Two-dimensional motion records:
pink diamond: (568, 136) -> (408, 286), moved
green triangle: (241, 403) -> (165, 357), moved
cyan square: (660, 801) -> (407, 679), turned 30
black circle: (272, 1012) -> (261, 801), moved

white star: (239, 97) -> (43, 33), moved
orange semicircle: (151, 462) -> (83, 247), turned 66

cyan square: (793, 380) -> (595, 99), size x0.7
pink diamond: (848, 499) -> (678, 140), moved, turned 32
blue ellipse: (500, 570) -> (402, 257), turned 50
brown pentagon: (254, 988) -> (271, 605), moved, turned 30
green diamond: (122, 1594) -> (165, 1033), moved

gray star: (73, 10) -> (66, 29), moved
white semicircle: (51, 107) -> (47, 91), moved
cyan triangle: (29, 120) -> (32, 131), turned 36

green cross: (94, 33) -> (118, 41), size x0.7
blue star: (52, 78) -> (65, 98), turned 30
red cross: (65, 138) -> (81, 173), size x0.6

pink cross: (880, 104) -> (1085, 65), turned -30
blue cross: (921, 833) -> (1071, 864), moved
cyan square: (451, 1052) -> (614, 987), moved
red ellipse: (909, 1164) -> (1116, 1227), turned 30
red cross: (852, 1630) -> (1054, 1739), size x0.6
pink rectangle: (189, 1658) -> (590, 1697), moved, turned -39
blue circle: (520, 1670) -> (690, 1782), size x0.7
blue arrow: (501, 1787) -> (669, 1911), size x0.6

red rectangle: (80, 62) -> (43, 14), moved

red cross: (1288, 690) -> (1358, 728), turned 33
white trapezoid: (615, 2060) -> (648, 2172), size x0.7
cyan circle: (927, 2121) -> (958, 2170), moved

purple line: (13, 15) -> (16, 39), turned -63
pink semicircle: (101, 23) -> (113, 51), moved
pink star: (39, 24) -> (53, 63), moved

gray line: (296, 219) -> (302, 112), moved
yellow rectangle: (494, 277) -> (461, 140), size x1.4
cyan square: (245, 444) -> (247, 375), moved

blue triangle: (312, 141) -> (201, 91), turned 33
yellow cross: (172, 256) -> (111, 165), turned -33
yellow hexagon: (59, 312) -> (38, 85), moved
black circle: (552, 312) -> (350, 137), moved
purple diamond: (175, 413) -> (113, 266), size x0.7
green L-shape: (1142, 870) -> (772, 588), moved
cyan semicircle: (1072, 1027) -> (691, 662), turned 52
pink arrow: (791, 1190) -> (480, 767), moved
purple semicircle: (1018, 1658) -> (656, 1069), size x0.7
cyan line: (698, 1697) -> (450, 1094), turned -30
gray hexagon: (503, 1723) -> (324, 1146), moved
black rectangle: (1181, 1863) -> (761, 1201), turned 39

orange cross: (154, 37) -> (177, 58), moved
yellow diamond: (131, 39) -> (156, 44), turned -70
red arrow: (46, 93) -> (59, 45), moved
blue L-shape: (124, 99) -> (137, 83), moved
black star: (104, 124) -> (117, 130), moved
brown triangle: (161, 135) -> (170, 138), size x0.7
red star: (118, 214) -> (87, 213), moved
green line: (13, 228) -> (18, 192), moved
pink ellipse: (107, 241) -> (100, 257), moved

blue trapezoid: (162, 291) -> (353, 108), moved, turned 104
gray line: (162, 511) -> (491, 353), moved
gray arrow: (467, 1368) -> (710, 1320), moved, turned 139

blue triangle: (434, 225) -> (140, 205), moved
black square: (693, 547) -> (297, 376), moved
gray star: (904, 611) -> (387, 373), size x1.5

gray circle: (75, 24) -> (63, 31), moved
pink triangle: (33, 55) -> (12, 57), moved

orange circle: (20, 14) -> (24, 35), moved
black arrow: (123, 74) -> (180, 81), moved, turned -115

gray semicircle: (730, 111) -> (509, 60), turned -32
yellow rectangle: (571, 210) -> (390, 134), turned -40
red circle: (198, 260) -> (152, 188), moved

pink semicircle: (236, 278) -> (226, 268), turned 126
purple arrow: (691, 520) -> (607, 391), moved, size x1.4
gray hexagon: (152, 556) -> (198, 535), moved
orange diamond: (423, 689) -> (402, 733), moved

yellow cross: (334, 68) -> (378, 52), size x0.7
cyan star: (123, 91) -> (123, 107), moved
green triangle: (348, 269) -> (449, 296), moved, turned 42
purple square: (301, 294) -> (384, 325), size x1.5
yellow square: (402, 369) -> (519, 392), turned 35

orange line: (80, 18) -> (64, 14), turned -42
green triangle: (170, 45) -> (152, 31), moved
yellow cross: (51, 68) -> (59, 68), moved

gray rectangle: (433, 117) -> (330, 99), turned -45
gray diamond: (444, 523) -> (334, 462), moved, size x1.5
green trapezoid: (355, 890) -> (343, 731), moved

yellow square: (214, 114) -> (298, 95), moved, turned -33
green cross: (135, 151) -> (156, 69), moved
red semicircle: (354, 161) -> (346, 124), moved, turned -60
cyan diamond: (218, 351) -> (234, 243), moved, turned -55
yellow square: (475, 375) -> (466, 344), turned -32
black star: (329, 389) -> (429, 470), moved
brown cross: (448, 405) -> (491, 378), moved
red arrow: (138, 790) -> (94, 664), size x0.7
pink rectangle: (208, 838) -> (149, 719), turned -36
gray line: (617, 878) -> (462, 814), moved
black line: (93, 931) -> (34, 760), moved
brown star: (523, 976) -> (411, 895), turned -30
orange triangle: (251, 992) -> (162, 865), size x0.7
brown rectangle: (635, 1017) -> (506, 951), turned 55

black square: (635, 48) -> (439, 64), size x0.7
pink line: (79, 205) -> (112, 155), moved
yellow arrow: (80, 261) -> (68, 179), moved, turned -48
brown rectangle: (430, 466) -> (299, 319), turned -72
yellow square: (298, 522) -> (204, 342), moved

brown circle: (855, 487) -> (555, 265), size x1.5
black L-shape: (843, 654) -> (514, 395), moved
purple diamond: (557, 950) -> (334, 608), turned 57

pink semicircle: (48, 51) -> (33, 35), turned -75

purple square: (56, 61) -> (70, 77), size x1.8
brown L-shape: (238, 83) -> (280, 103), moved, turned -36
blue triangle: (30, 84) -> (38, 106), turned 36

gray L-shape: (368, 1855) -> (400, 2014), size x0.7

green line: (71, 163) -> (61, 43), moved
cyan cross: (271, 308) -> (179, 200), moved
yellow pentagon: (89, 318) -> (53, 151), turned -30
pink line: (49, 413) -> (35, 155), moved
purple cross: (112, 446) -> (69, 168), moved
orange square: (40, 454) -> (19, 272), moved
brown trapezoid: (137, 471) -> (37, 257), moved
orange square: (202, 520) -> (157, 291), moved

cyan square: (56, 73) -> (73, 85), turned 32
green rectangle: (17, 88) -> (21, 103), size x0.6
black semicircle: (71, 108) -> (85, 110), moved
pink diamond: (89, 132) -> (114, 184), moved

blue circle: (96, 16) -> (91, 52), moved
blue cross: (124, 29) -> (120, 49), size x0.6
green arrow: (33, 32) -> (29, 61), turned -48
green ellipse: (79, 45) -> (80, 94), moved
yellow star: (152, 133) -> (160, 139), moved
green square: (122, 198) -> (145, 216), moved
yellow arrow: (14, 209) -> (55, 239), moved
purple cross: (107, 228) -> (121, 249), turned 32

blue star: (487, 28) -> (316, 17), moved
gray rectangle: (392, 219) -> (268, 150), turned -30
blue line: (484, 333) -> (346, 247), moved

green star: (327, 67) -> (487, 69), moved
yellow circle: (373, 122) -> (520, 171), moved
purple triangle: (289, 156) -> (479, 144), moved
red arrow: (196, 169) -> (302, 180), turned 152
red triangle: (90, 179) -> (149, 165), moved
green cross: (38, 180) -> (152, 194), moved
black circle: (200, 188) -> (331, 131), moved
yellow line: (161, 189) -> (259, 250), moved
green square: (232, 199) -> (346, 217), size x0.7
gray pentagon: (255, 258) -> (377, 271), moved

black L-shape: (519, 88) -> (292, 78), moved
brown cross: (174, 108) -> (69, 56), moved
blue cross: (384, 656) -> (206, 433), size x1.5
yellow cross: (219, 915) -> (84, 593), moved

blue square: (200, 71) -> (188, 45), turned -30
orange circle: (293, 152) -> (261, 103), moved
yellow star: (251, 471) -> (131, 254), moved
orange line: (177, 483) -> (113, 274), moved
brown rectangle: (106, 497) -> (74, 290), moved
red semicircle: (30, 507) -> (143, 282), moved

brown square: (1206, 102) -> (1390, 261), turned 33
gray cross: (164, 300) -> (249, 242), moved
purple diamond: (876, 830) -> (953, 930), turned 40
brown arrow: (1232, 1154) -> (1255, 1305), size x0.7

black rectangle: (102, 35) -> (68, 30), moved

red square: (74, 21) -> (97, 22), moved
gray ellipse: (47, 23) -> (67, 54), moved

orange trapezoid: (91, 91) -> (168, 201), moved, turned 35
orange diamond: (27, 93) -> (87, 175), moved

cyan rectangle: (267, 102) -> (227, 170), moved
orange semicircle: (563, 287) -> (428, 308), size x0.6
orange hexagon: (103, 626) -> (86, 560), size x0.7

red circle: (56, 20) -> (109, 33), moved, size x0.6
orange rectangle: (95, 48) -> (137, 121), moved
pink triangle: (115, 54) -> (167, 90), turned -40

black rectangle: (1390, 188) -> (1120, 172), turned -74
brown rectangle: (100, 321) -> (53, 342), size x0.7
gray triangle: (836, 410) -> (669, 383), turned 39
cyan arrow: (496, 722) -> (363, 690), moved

PROBLEM STATEMENT ▸
Your answer should be a single number, namely how many lines of the data above hold "hexagon".

RESULT BELOW ▸
4